(Dataset excerpt)
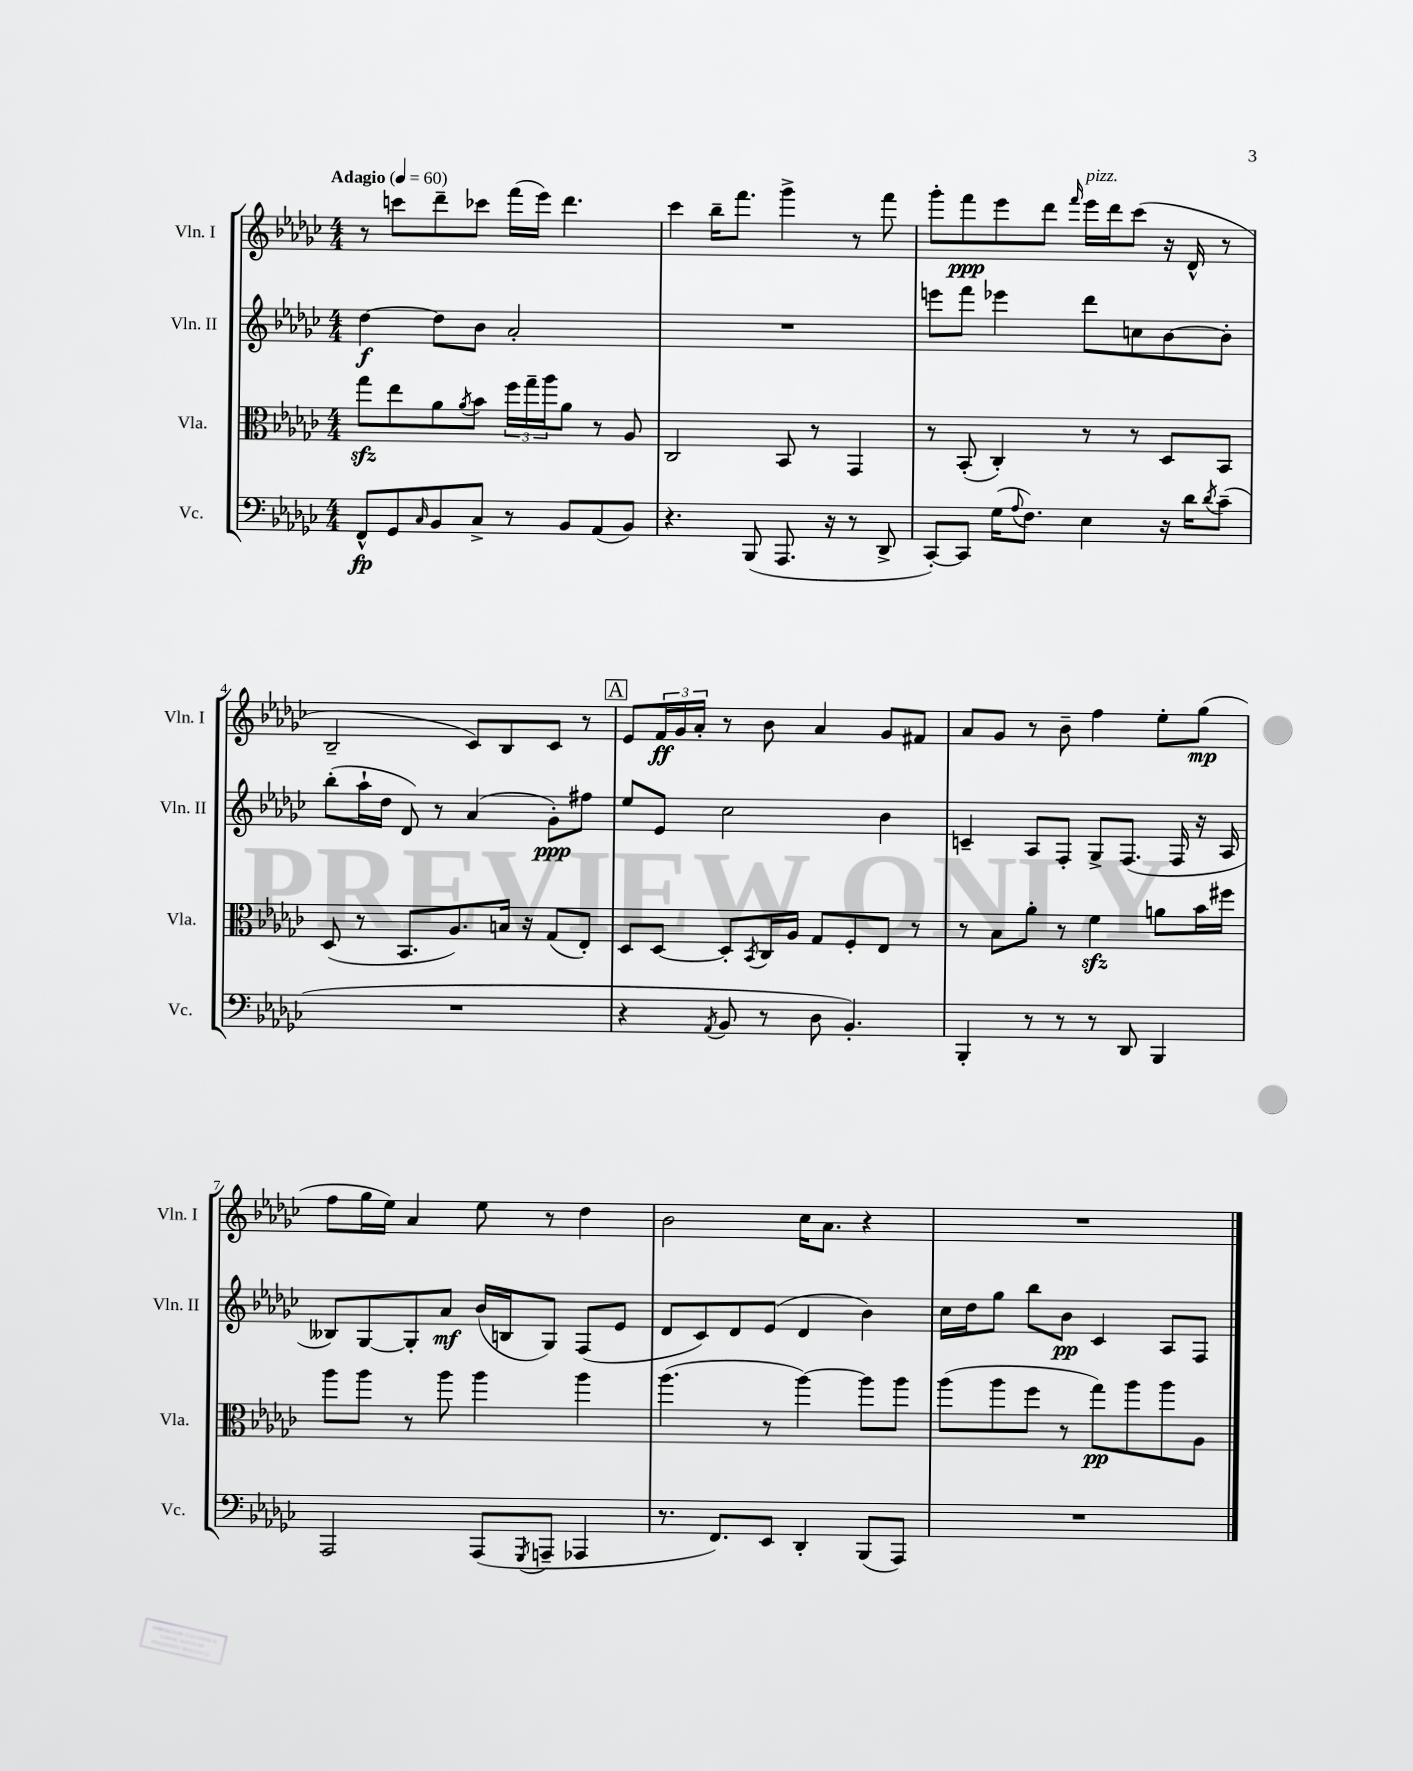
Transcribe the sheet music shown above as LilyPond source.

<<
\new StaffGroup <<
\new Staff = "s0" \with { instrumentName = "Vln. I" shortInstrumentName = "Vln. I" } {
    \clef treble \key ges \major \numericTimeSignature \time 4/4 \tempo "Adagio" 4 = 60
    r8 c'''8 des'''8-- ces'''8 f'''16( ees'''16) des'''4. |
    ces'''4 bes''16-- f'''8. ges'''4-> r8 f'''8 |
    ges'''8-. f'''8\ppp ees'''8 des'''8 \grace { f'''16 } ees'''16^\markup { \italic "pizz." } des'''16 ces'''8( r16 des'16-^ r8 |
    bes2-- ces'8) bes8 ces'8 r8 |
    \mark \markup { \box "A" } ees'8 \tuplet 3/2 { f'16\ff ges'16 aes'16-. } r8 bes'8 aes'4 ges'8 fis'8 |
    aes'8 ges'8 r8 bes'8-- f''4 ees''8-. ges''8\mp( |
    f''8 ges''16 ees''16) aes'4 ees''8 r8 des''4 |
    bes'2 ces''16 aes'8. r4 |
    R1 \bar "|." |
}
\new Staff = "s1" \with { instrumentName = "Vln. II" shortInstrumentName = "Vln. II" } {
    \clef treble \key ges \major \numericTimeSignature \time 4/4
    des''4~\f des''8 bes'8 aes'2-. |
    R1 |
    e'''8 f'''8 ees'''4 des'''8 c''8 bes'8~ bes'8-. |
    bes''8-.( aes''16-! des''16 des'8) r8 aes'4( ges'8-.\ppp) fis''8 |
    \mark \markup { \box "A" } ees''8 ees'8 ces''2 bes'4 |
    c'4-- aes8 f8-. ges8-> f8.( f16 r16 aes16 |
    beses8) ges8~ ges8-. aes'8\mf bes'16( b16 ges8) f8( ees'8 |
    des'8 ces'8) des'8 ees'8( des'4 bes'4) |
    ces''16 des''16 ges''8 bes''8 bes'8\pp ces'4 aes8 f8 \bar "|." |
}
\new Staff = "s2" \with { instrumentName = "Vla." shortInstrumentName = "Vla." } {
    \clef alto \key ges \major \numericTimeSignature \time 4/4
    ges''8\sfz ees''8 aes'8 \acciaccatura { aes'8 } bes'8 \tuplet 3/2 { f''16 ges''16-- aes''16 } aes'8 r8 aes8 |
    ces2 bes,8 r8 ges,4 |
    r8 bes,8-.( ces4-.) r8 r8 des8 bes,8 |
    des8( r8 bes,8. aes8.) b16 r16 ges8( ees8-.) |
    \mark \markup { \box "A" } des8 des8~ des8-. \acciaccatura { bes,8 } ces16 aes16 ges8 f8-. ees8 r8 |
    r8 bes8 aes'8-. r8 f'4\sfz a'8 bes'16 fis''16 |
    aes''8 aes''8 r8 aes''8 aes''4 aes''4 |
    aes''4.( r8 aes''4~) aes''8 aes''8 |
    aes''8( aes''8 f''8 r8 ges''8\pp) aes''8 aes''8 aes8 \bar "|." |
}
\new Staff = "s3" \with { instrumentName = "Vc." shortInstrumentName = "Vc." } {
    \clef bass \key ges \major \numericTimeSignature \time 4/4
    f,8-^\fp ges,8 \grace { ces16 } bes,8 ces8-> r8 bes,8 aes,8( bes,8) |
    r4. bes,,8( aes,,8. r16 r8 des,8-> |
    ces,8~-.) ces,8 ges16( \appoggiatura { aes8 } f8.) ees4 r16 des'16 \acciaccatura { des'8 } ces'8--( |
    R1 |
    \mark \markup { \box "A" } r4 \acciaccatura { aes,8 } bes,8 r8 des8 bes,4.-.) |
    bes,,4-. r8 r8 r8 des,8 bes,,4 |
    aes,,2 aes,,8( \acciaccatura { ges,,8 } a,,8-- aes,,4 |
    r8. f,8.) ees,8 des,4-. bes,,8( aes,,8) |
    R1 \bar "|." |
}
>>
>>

[Task requirements] Pull out every line in the entries above that contains the string "acciaccatura", matching case exactly.

[Solved problem]
    ges''8\sfz ees''8 aes'8 \acciaccatura { aes'8 } bes'8 \tuplet 3/2 { f''16 ges''16-- aes''16 } aes'8 r8 aes8 |
    \mark \markup { \box "A" } des8 des8~ des8-. \acciaccatura { bes,8 } ces16 aes16 ges8 f8-. ees8 r8 |
    ces,8~-.) ces,8 ges16( \appoggiatura { aes8 } f8.) ees4 r16 des'16 \acciaccatura { des'8 } ces'8--( |
    \mark \markup { \box "A" } r4 \acciaccatura { aes,8 } bes,8 r8 des8 bes,4.-.) |
    aes,,2 aes,,8( \acciaccatura { ges,,8 } a,,8-- aes,,4 |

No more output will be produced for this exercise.